YOUR ASSIGNMENT:
Every record must be written out once more, with nothing added or omitted.

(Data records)
········
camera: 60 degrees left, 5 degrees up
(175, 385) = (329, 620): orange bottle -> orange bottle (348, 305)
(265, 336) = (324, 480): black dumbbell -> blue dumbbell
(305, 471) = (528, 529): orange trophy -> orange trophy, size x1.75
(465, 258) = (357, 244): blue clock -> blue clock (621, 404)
········
SOLUTION TO THIS TASK:
camera: 60 degrees left, 5 degrees up
(175, 385) = (329, 620): orange bottle -> orange bottle (348, 305)
(265, 336) = (324, 480): black dumbbell -> blue dumbbell
(305, 471) = (528, 529): orange trophy -> orange trophy, size x1.75
(465, 258) = (357, 244): blue clock -> blue clock (621, 404)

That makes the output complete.